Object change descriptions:
----
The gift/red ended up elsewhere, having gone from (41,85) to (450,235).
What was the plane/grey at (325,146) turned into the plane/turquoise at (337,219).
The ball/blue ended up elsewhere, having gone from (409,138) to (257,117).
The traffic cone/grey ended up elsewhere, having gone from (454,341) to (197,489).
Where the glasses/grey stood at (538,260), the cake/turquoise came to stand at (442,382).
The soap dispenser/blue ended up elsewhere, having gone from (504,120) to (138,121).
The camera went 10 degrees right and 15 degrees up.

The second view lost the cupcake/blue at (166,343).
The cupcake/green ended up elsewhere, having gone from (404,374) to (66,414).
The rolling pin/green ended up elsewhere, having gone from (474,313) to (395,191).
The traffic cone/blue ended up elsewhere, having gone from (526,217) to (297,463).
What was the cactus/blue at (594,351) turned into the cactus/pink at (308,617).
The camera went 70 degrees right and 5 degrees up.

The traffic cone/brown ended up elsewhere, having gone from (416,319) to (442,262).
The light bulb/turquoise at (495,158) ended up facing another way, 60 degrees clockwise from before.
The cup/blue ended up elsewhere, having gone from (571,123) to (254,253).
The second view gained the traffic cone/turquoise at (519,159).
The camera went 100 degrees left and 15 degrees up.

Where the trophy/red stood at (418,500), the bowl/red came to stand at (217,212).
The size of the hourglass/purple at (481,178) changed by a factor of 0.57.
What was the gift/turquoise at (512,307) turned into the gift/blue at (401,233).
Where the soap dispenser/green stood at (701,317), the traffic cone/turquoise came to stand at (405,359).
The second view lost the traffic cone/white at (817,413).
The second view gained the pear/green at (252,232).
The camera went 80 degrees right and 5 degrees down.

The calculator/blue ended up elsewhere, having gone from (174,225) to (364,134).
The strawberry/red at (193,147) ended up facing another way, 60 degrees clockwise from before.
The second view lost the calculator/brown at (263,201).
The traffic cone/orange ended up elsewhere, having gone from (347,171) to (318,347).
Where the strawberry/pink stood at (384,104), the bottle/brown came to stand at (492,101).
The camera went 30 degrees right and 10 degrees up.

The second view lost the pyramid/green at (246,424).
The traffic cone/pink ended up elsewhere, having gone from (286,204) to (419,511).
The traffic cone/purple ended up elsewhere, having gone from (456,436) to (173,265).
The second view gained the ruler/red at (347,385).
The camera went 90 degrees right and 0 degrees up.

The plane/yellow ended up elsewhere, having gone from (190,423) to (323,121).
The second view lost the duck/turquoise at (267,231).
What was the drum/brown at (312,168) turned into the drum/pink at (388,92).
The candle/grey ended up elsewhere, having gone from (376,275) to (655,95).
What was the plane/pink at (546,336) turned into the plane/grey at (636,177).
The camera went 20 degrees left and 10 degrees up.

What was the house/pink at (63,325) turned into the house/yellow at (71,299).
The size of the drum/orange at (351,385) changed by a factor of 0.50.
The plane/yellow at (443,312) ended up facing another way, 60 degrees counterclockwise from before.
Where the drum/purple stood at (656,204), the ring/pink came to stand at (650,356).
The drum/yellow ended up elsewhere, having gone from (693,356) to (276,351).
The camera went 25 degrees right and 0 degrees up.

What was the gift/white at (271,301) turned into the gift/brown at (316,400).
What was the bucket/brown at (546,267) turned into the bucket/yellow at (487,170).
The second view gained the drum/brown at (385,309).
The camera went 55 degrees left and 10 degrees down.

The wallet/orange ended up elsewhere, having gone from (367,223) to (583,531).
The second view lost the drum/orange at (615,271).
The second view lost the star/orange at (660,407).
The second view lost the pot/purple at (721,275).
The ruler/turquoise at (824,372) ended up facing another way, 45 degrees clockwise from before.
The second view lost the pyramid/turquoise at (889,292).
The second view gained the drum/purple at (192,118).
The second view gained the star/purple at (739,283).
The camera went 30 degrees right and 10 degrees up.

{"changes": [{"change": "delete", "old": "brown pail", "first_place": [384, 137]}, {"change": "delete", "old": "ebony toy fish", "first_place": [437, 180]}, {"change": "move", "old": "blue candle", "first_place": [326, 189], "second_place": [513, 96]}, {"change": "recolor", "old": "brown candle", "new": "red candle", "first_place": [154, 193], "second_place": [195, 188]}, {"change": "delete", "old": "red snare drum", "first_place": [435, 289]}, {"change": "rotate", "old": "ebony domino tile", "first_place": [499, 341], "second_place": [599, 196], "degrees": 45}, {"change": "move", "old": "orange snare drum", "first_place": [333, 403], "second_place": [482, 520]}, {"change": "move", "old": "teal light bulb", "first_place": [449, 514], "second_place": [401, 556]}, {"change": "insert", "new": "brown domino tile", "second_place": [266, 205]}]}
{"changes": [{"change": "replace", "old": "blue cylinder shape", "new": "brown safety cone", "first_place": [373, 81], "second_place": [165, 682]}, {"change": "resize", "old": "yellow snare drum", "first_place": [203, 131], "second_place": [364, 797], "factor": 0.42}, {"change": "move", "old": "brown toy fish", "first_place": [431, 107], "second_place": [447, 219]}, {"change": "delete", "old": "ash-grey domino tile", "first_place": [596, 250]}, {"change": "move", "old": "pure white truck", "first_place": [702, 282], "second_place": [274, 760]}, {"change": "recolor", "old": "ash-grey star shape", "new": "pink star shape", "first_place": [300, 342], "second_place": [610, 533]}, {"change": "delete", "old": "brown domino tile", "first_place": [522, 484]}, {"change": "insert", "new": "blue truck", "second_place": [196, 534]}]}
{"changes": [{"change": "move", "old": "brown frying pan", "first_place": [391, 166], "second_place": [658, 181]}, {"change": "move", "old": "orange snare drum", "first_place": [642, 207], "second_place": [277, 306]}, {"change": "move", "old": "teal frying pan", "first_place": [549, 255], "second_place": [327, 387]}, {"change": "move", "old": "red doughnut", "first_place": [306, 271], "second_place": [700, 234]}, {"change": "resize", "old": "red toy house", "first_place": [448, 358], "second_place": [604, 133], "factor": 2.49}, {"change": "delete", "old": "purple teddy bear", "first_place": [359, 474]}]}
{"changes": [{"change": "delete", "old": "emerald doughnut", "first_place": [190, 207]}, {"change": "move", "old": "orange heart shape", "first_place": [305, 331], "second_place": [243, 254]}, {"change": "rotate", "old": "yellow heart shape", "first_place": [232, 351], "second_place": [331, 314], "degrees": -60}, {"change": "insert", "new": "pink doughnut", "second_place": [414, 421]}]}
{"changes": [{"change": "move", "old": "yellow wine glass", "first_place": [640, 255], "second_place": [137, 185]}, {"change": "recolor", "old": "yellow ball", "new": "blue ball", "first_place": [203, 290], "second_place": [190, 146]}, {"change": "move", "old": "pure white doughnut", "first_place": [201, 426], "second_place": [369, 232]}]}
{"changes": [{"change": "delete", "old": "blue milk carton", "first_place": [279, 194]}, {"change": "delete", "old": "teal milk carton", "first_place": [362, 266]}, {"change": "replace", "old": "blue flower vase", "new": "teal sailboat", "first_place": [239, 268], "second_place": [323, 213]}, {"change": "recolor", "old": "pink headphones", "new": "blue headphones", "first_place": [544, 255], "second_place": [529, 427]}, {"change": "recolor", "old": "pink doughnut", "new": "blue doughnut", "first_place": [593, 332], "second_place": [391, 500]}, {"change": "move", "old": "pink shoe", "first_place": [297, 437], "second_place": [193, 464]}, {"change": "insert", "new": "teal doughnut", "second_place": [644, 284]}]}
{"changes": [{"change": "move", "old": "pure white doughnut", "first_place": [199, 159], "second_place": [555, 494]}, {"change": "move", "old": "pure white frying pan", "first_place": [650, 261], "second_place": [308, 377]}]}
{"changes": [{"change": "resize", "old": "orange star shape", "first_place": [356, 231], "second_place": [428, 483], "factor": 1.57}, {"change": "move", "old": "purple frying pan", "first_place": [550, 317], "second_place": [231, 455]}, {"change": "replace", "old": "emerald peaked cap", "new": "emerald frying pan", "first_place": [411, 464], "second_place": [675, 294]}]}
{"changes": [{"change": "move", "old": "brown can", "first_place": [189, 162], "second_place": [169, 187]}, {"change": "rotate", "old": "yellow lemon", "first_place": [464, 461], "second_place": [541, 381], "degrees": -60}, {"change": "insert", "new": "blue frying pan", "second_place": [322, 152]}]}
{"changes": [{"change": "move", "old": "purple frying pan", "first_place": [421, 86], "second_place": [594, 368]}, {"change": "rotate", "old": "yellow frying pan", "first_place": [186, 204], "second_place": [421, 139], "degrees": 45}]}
----
■ Instructions to follow ■
Restate the data word for word. Begin at its first line, end at the line that contains "The soap dispenser/blue", and include both.

■ Written solution ■
The gift/red ended up elsewhere, having gone from (41,85) to (450,235).
What was the plane/grey at (325,146) turned into the plane/turquoise at (337,219).
The ball/blue ended up elsewhere, having gone from (409,138) to (257,117).
The traffic cone/grey ended up elsewhere, having gone from (454,341) to (197,489).
Where the glasses/grey stood at (538,260), the cake/turquoise came to stand at (442,382).
The soap dispenser/blue ended up elsewhere, having gone from (504,120) to (138,121).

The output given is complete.